Leave the pictures out, and repeat exactly every line from the one with "none -> yellow brick G1:J1 level 1" through the end of the data below.

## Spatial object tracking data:

* * *

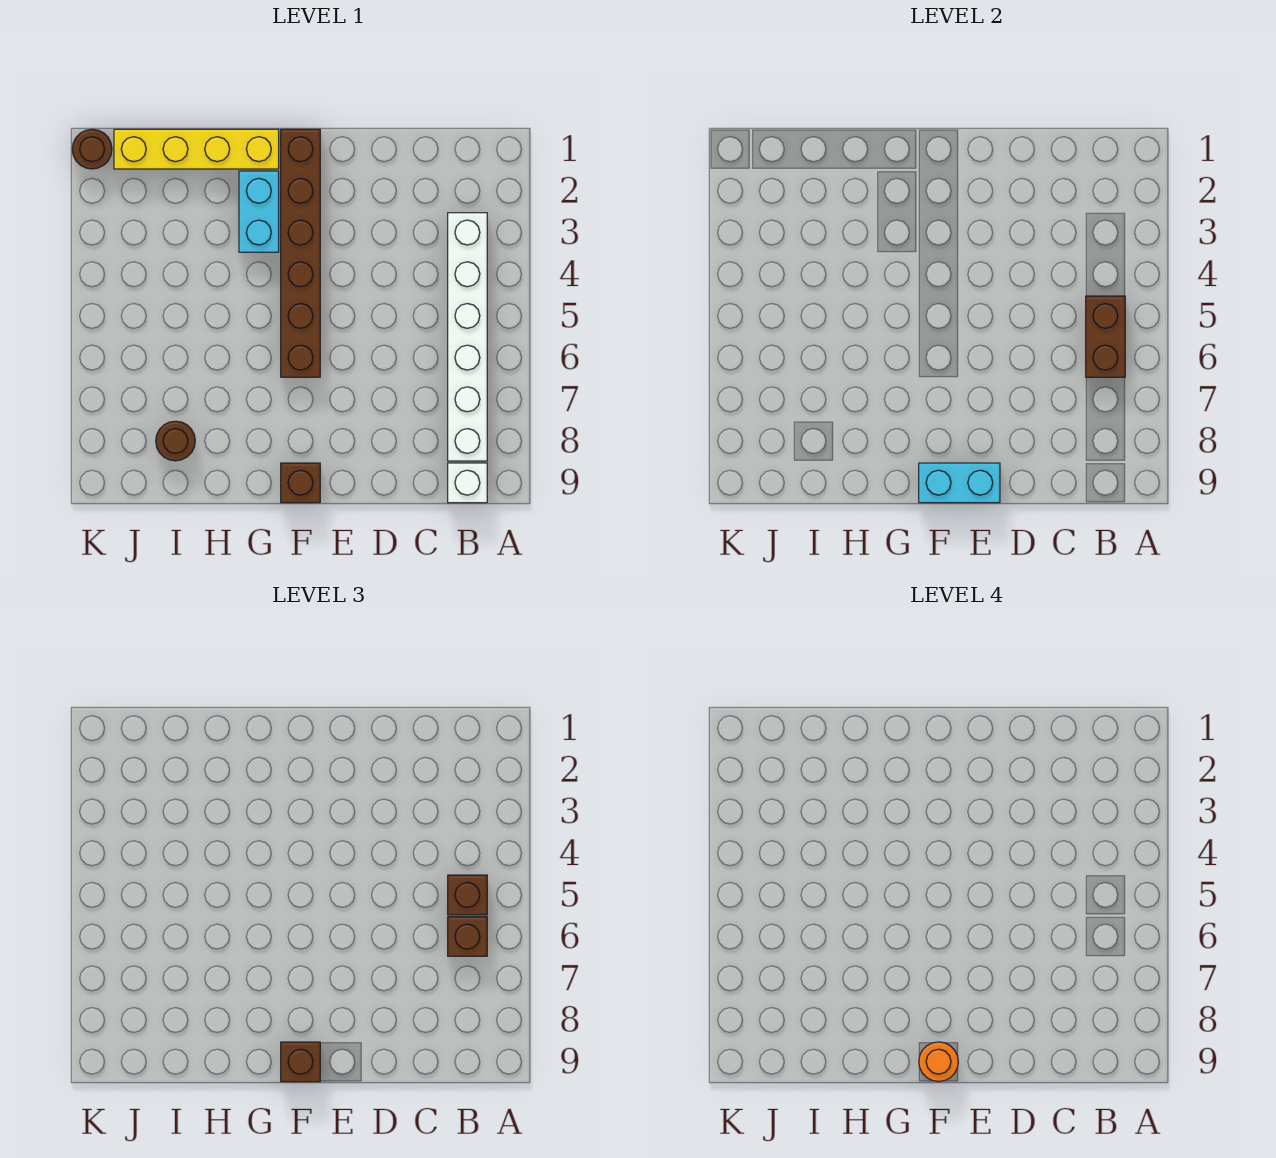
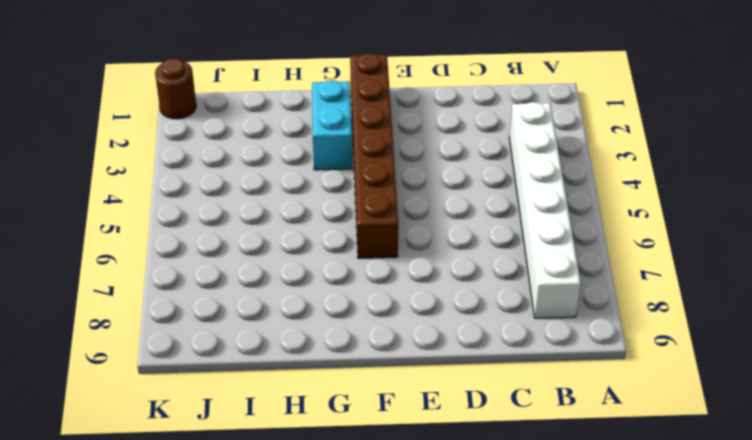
none -> white brick B9 level 1
none -> brown brick F9 level 1
none -> yellow brick G1:J1 level 1

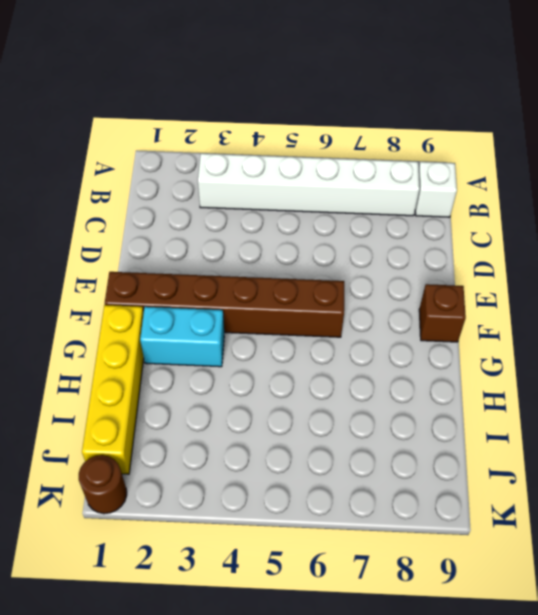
none -> brown round brick I8 level 1
none -> brown brick B5:B6 level 2
none -> cyan brick E9:F9 level 2

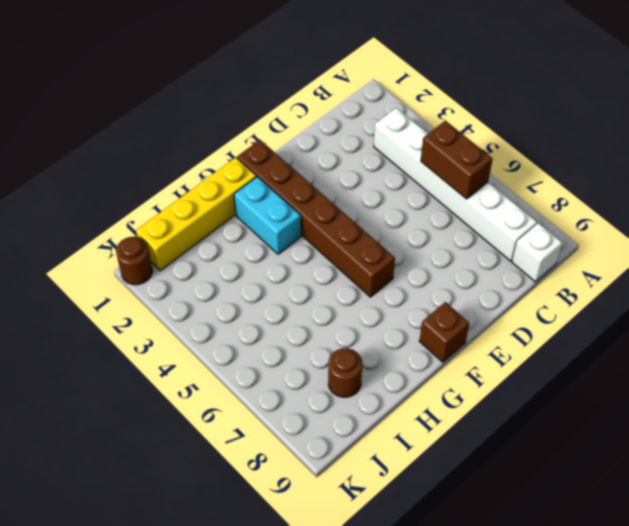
none -> cyan brick E9:F9 level 2
none -> brown brick B5 level 3
none -> brown brick B6 level 3

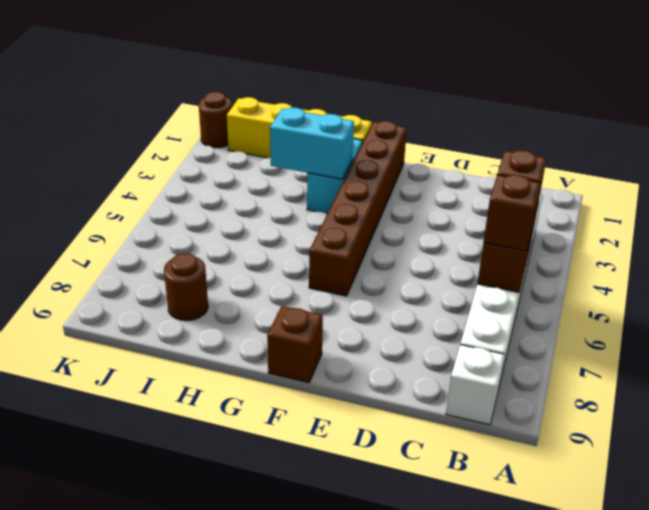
cyan brick G3:H3 level 2 -> cyan brick E9:F9 level 2
none -> brown brick F9 level 3
none -> orange round brick F9 level 4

* * *

## OUTPUT FOR THIS EXERCISE:
none -> yellow brick G1:J1 level 1

none -> brown round brick I8 level 1
none -> brown brick B5:B6 level 2
none -> cyan brick E9:F9 level 2

none -> cyan brick E9:F9 level 2
none -> brown brick B5 level 3
none -> brown brick B6 level 3

cyan brick G3:H3 level 2 -> cyan brick E9:F9 level 2
none -> brown brick F9 level 3
none -> orange round brick F9 level 4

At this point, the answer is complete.